AIM OF THE TASK: Nothing but the lines from the one holding "(351, 531) = (451, 541): blue" through the last line of the material below should be set down, exactly and without images.

··· RECORDS FOR THIS EXERCISE

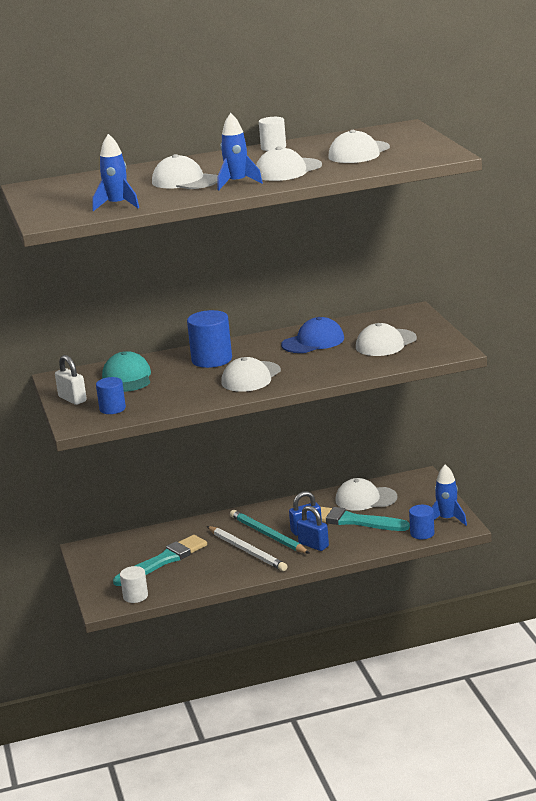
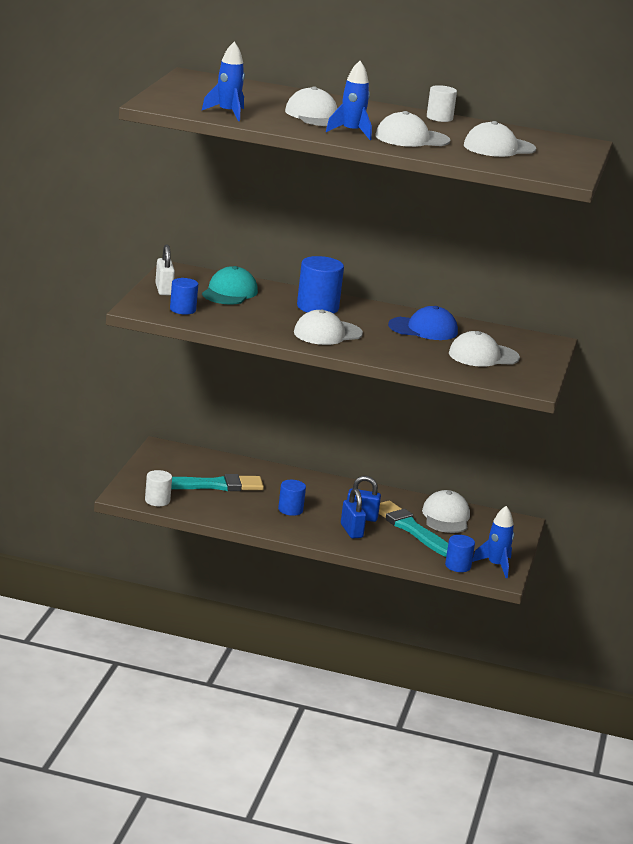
camera: 25 degrees right, 0 degrees up
(247, 551) = (290, 510): white pencil -> blue cylinder
(268, 535) = (323, 506): turquoise pencil -> none
(365, 499) = (446, 517): white cap -> white cap turned 60 degrees clockwise

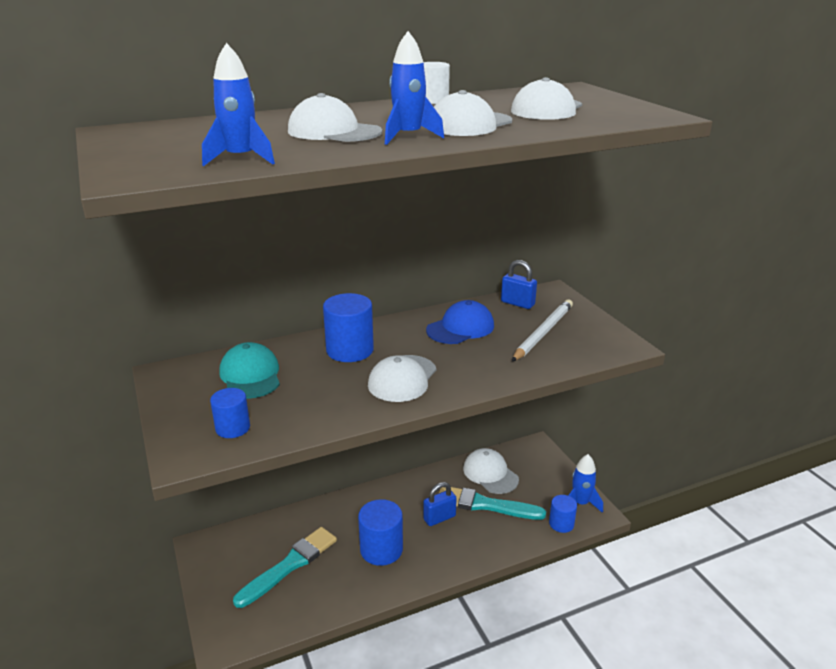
camera: 35 degrees left, 5 degrees up
(157, 500) = (260, 626): white cylinder -> none
(164, 290) = (180, 409): white padlock -> none
(290, 510) = (381, 549): blue cylinder -> blue cylinder, size x1.65
(351, 531) = (451, 541): blue padlock -> blue padlock (517, 303)
(483, 356) = (543, 332): white cap -> white pencil

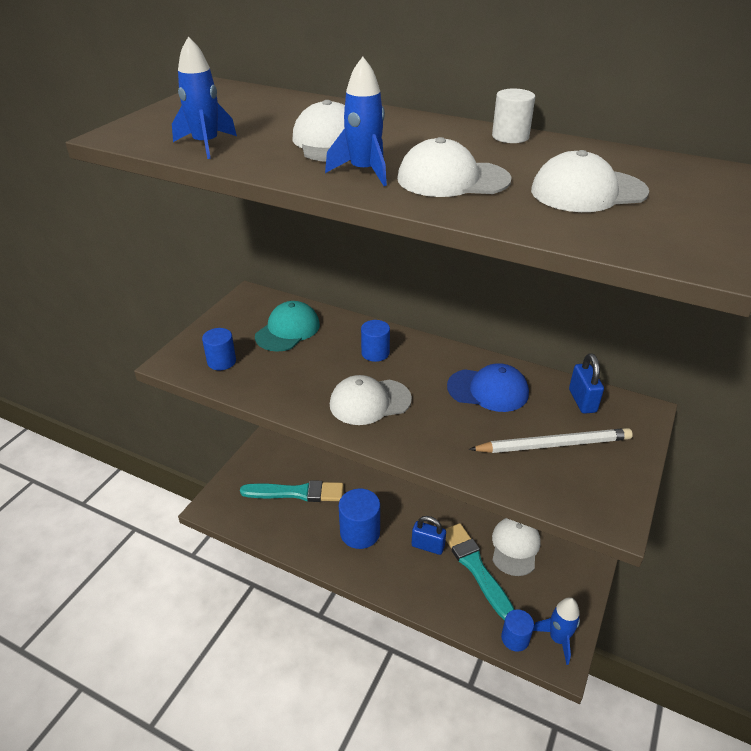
camera: 50 degrees right, 10 degrees up
(350, 350) = (375, 353): blue cylinder -> blue cylinder, size x0.61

······

EXERCISE OUTPUT:
(351, 531) = (451, 541): blue padlock -> blue padlock (517, 303)
(483, 356) = (543, 332): white cap -> white pencil

camera: 50 degrees right, 10 degrees up
(350, 350) = (375, 353): blue cylinder -> blue cylinder, size x0.61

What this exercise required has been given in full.